**WHAT IS BEING ASKED:**
Every line that includes the word "switch" needs to be copied from the listing.
★ ★ ★ ★ ★ ★ ★
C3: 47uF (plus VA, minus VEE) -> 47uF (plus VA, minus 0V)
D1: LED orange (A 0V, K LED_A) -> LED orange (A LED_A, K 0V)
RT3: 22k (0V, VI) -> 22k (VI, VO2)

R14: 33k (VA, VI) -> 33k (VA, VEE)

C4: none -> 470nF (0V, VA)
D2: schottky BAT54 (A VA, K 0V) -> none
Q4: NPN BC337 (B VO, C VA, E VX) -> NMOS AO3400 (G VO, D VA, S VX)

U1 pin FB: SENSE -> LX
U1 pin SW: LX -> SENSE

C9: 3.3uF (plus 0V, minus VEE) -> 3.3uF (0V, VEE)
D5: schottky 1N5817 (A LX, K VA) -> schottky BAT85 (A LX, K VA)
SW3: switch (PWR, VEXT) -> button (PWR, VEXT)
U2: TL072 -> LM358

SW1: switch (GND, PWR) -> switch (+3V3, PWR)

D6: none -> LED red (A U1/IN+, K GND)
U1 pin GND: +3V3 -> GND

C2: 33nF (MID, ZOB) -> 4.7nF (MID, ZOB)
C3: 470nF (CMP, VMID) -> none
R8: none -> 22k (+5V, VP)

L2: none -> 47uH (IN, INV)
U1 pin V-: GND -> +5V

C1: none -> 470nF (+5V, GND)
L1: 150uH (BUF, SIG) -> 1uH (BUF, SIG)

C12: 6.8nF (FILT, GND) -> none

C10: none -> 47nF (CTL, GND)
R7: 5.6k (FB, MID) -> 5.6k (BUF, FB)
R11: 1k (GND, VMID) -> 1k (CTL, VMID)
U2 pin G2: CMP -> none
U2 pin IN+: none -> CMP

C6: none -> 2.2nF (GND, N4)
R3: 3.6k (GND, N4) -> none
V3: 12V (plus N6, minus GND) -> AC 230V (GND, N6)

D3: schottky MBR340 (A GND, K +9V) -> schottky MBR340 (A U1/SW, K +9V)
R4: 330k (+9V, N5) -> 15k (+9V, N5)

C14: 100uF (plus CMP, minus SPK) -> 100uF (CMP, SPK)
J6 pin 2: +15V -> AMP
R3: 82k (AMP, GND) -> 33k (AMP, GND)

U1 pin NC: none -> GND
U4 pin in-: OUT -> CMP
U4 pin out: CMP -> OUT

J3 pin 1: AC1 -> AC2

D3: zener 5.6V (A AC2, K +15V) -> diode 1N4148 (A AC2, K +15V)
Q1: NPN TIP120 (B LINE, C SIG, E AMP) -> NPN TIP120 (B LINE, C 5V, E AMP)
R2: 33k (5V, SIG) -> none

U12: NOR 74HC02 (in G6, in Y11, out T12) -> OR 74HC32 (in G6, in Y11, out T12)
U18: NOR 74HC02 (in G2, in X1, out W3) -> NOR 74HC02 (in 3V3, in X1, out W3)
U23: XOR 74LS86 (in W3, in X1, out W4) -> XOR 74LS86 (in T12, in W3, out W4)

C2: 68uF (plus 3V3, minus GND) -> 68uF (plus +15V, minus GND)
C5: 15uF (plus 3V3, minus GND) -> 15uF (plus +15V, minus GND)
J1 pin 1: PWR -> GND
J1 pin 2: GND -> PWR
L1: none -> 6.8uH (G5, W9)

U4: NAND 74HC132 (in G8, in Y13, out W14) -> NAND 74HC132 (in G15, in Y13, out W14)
★ ★ ★ ★ ★ ★ ★
**SOLUTION:**
SW3: switch (PWR, VEXT) -> button (PWR, VEXT)
SW1: switch (GND, PWR) -> switch (+3V3, PWR)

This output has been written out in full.